* **Material supplied**:
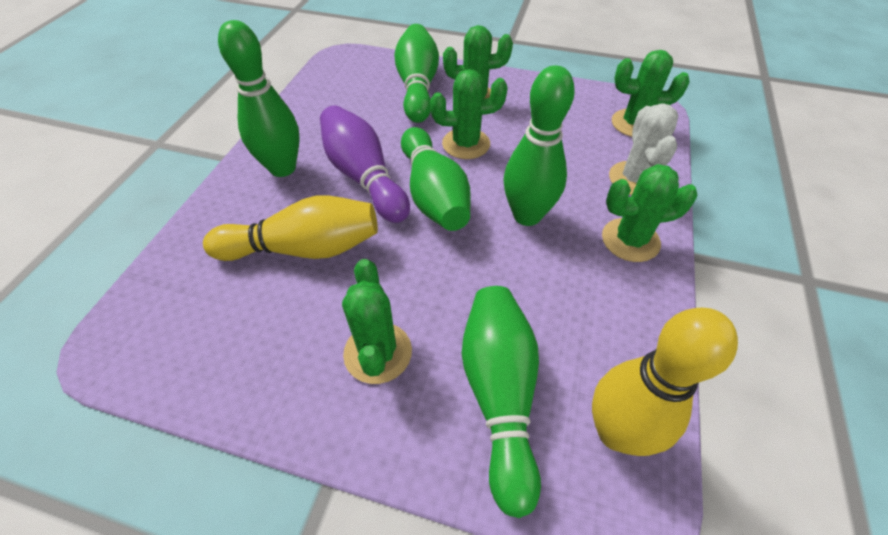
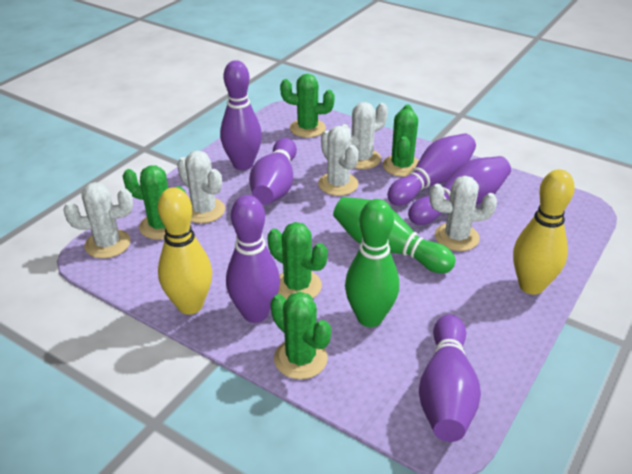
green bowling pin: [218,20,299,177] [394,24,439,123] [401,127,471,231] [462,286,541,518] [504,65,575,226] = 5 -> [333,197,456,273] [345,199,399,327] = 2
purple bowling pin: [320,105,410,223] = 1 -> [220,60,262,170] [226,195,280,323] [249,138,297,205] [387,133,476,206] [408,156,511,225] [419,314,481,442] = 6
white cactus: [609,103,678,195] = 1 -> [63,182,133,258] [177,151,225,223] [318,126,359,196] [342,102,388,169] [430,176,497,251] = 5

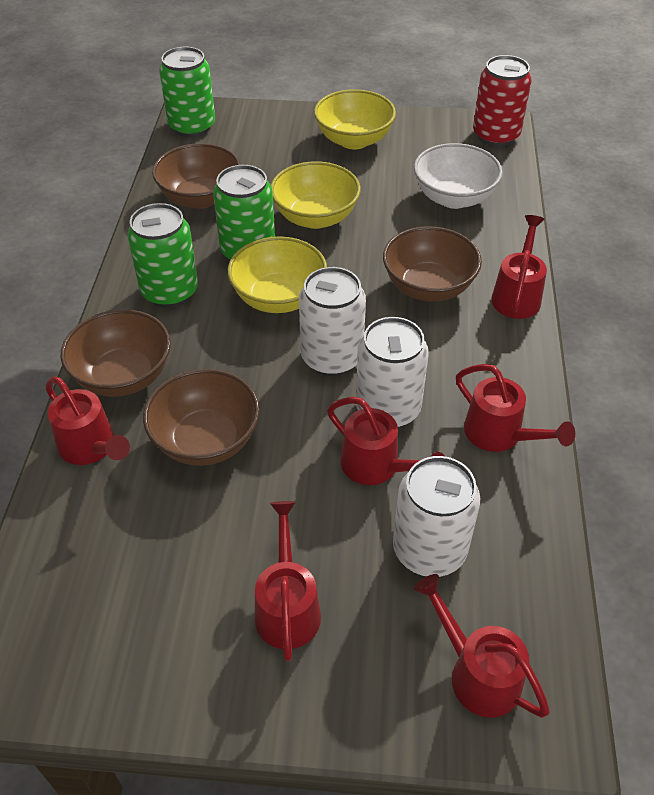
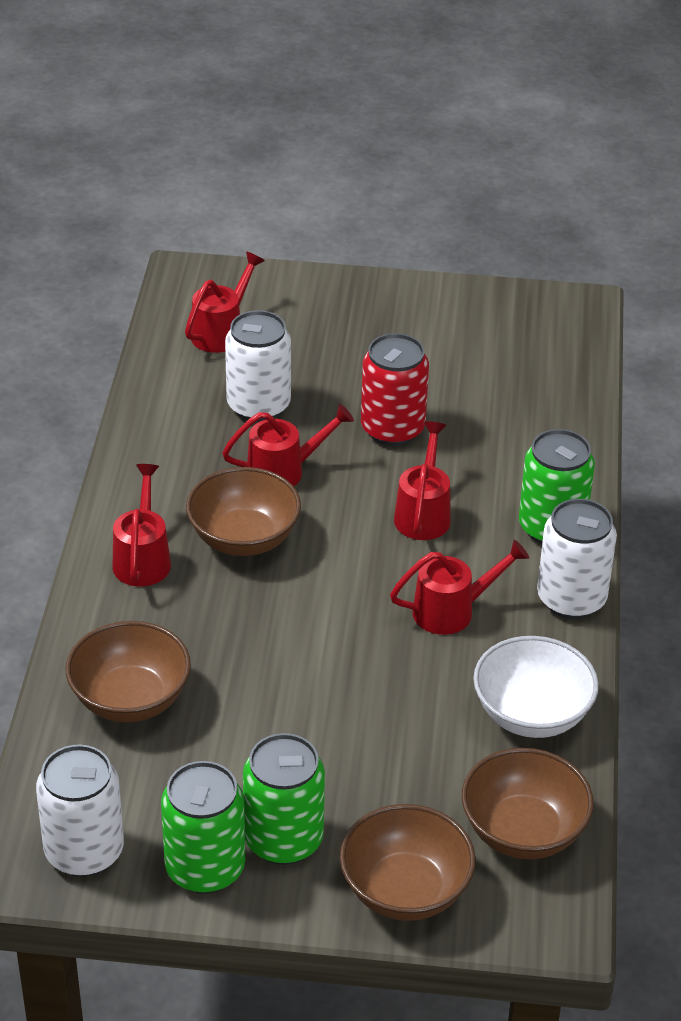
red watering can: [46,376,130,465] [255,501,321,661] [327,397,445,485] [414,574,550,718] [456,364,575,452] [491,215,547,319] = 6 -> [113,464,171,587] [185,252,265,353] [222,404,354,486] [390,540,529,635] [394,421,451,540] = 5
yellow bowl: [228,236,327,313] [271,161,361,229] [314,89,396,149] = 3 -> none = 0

* **Problem to work on**: Where images occur in the data above, leave them out and repeat everything else exactly.

* **Response to the task**:
green bowling pin: [218,20,299,177] [394,24,439,123] [401,127,471,231] [462,286,541,518] [504,65,575,226] = 5 -> [333,197,456,273] [345,199,399,327] = 2
purple bowling pin: [320,105,410,223] = 1 -> [220,60,262,170] [226,195,280,323] [249,138,297,205] [387,133,476,206] [408,156,511,225] [419,314,481,442] = 6
white cactus: [609,103,678,195] = 1 -> [63,182,133,258] [177,151,225,223] [318,126,359,196] [342,102,388,169] [430,176,497,251] = 5

red watering can: [46,376,130,465] [255,501,321,661] [327,397,445,485] [414,574,550,718] [456,364,575,452] [491,215,547,319] = 6 -> [113,464,171,587] [185,252,265,353] [222,404,354,486] [390,540,529,635] [394,421,451,540] = 5
yellow bowl: [228,236,327,313] [271,161,361,229] [314,89,396,149] = 3 -> none = 0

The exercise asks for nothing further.